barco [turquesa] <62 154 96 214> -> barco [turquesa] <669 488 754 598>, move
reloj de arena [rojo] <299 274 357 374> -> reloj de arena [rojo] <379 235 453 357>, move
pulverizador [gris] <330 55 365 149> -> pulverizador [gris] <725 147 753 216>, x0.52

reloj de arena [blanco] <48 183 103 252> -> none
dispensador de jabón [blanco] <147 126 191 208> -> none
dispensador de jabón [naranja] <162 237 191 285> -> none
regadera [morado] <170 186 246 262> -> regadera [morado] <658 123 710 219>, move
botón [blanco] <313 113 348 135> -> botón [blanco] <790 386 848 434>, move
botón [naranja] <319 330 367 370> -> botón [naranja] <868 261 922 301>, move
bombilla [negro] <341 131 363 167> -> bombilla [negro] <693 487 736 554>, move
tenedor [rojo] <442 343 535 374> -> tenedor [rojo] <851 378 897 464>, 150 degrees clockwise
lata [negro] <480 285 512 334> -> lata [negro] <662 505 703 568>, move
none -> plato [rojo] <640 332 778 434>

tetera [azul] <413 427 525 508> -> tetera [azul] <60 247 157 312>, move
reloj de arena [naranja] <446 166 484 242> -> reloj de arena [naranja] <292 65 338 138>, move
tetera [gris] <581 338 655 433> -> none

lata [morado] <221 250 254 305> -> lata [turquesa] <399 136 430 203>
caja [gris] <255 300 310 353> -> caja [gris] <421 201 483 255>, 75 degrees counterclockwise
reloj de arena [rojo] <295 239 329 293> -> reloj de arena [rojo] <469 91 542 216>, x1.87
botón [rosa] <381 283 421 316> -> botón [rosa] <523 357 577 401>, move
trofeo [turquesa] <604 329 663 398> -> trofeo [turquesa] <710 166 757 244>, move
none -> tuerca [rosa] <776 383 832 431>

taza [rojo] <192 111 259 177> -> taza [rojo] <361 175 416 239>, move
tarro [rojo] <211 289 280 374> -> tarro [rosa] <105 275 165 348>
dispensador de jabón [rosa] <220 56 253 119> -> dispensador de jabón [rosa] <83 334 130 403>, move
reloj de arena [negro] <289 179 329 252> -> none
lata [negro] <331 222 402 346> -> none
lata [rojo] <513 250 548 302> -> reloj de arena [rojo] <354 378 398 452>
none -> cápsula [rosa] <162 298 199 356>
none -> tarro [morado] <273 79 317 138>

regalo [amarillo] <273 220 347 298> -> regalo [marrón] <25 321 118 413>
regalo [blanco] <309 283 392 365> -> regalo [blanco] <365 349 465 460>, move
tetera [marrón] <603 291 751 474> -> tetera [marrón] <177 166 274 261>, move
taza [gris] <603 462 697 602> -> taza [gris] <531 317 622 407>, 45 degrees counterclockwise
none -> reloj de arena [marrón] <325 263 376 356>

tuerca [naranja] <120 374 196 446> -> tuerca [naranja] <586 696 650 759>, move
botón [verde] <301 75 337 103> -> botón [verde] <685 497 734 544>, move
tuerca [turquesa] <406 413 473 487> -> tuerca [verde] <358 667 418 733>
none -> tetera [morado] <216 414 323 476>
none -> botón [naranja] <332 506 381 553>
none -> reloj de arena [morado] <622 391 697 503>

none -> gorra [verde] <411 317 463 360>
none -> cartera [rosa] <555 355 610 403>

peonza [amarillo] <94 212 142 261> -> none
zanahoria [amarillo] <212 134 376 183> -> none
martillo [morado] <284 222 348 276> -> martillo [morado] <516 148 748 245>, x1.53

Your goal: Extract exactly and only the lines above from the line containing "none -> reloj de arena [marrón]" through the line containing "tuerca [turquesa] <406", both end lines included.

Task answer:
none -> reloj de arena [marrón] <325 263 376 356>

tuerca [naranja] <120 374 196 446> -> tuerca [naranja] <586 696 650 759>, move
botón [verde] <301 75 337 103> -> botón [verde] <685 497 734 544>, move
tuerca [turquesa] <406 413 473 487> -> tuerca [verde] <358 667 418 733>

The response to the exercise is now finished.